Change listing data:
■ ■ ■ ■ ■ ■ ■
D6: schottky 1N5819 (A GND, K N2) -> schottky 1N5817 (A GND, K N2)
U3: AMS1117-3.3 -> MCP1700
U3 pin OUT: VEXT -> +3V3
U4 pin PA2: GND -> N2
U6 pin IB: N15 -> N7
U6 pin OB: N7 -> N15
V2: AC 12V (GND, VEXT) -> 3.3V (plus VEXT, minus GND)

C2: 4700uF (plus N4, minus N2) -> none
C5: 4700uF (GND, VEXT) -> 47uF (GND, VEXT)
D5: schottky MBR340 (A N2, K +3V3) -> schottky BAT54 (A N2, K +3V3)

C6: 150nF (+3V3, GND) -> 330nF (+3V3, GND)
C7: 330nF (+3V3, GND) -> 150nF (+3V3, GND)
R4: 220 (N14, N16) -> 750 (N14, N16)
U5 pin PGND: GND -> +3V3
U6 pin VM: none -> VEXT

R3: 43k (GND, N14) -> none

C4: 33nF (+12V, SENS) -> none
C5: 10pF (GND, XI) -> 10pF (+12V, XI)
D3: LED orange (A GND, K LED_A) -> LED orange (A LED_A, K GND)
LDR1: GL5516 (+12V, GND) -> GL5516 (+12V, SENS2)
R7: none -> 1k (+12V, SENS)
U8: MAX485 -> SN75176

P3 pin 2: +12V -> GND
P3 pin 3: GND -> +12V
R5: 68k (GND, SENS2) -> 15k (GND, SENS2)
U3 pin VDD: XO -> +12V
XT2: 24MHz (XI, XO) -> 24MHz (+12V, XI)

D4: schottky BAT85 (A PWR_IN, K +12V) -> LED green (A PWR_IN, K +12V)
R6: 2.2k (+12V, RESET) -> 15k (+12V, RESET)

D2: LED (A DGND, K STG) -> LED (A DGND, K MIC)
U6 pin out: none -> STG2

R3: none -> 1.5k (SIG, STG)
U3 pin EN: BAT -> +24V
■ ■ ■ ■ ■ ■ ■
Prompt:
Give exactly, and nothing besides, the lines from the one in which "D3: LED orange" occurs through the end of the records.

Result:
D3: LED orange (A GND, K LED_A) -> LED orange (A LED_A, K GND)
LDR1: GL5516 (+12V, GND) -> GL5516 (+12V, SENS2)
R7: none -> 1k (+12V, SENS)
U8: MAX485 -> SN75176

P3 pin 2: +12V -> GND
P3 pin 3: GND -> +12V
R5: 68k (GND, SENS2) -> 15k (GND, SENS2)
U3 pin VDD: XO -> +12V
XT2: 24MHz (XI, XO) -> 24MHz (+12V, XI)

D4: schottky BAT85 (A PWR_IN, K +12V) -> LED green (A PWR_IN, K +12V)
R6: 2.2k (+12V, RESET) -> 15k (+12V, RESET)

D2: LED (A DGND, K STG) -> LED (A DGND, K MIC)
U6 pin out: none -> STG2

R3: none -> 1.5k (SIG, STG)
U3 pin EN: BAT -> +24V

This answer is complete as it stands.